**What the task asks**. Every line from the one containing "R6: 82k (+9V, NET7) -> 82k (+9V, -12V)" to the one containing "TR3: NPN BD139" in the records below, both included, must be set down exactly, and no other line.

**Entries provided**.
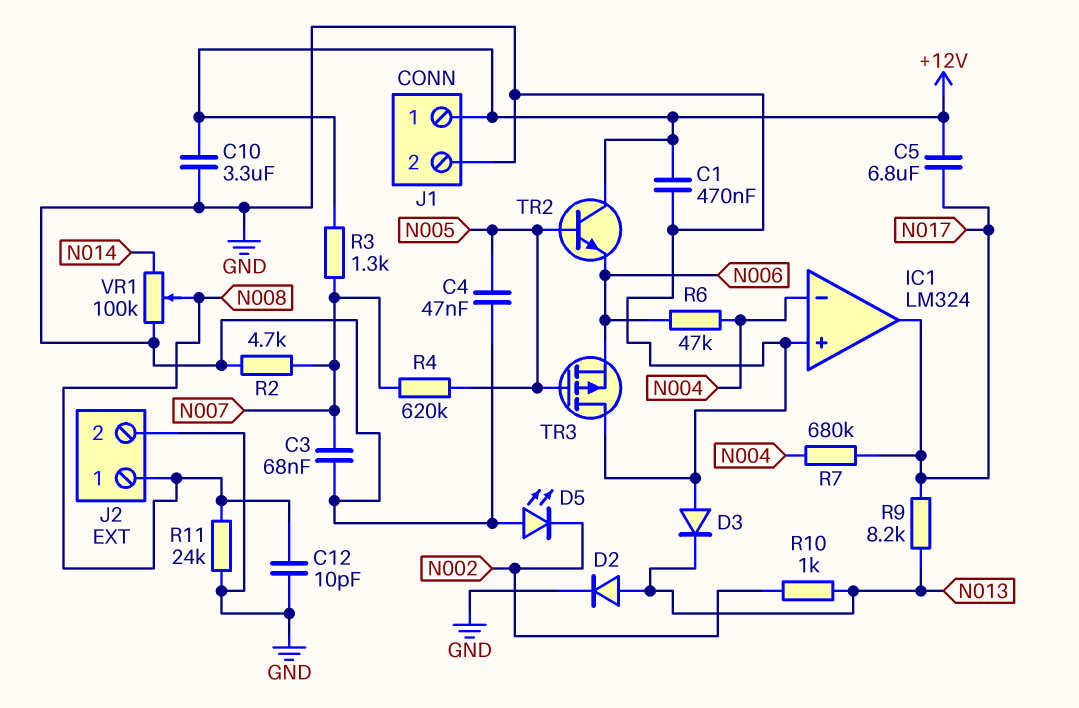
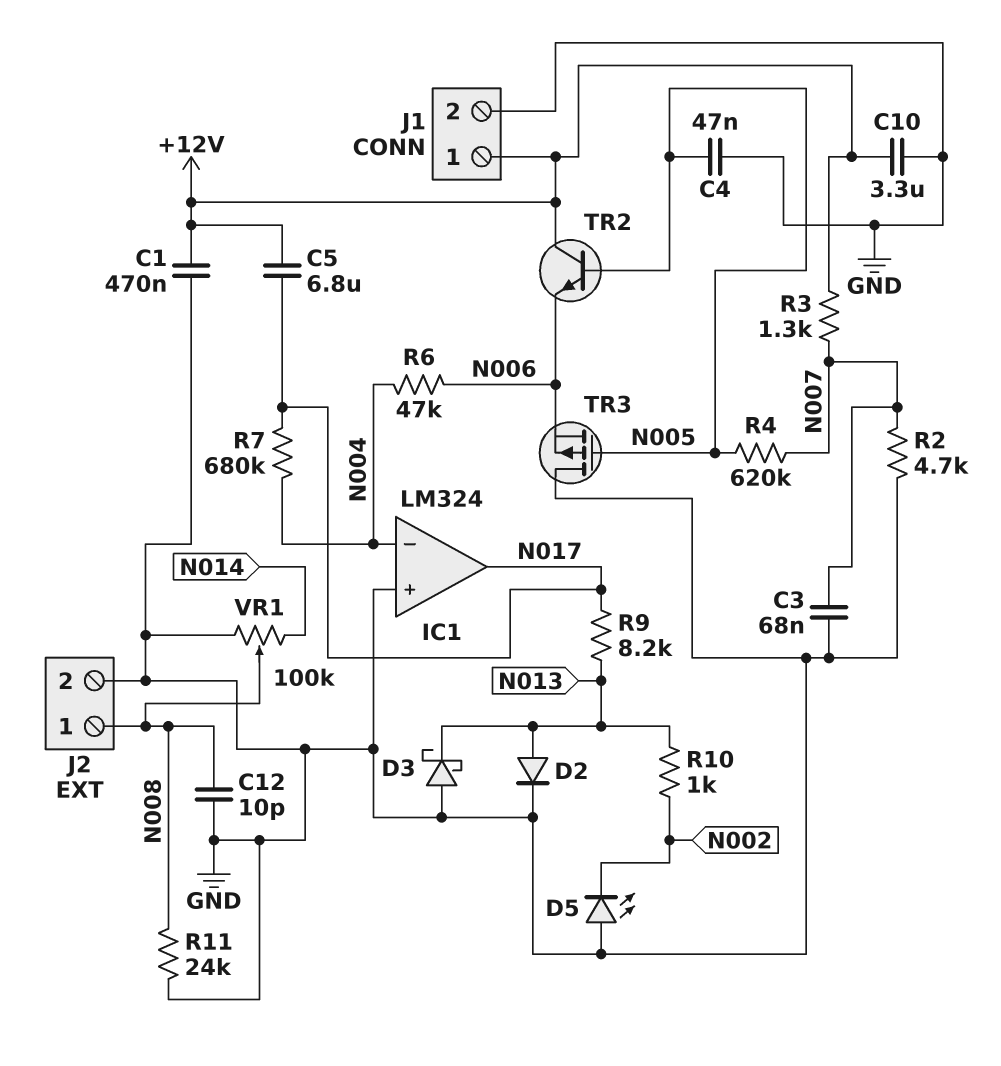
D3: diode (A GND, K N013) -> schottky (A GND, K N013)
---
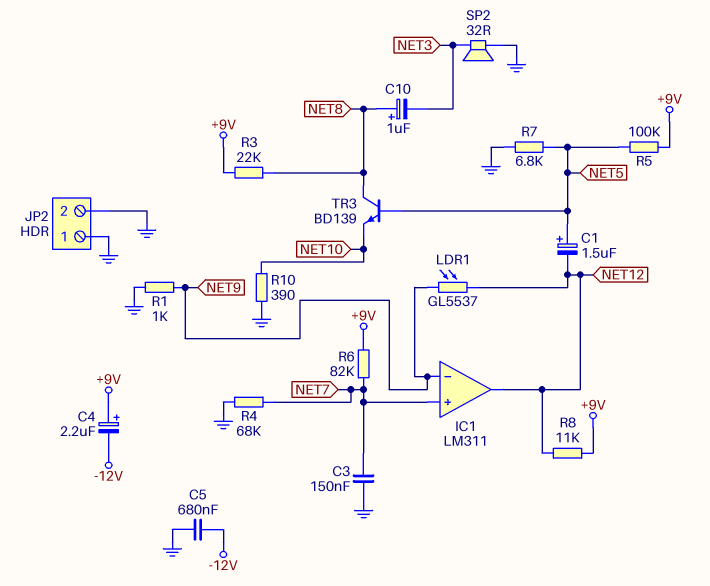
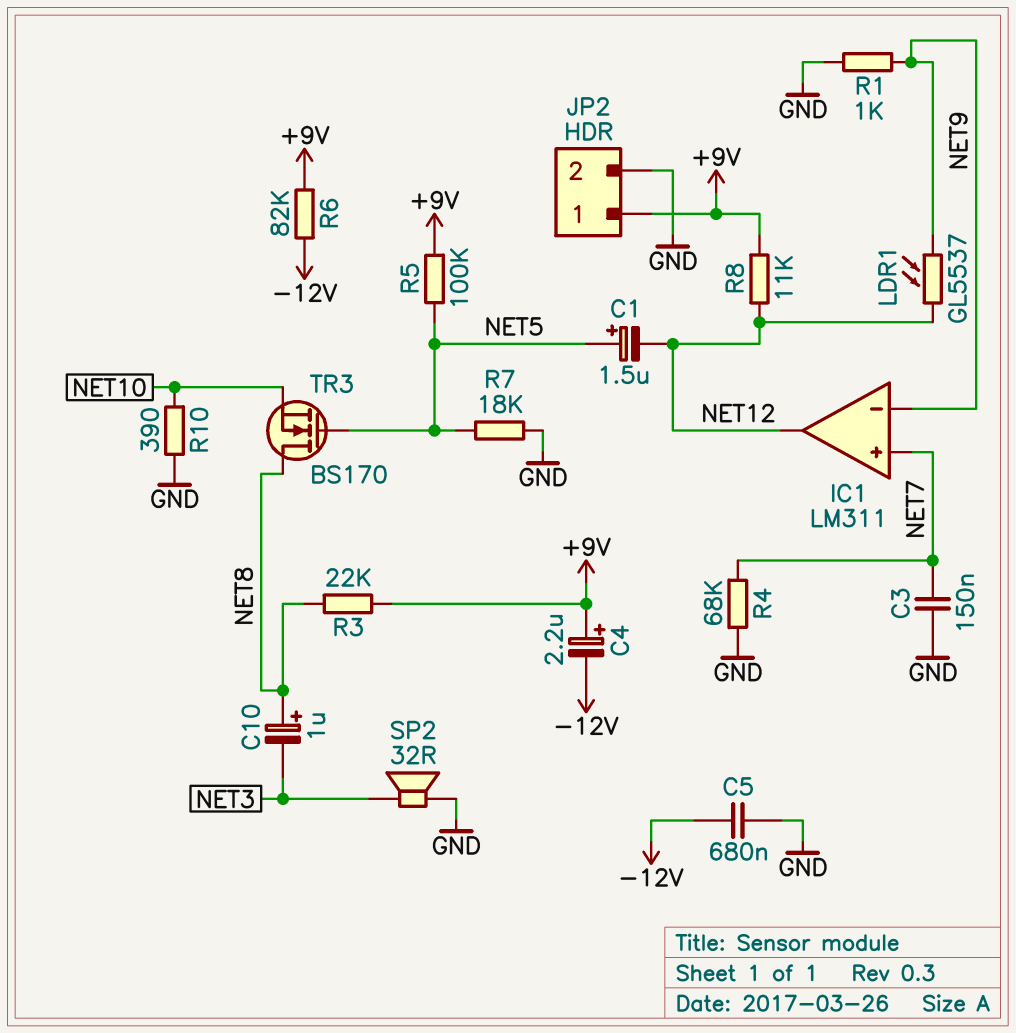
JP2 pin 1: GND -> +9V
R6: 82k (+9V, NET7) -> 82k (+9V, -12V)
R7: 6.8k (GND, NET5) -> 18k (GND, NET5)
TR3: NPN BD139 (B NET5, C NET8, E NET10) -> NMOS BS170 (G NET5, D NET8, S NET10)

**Exercise output**.
R6: 82k (+9V, NET7) -> 82k (+9V, -12V)
R7: 6.8k (GND, NET5) -> 18k (GND, NET5)
TR3: NPN BD139 (B NET5, C NET8, E NET10) -> NMOS BS170 (G NET5, D NET8, S NET10)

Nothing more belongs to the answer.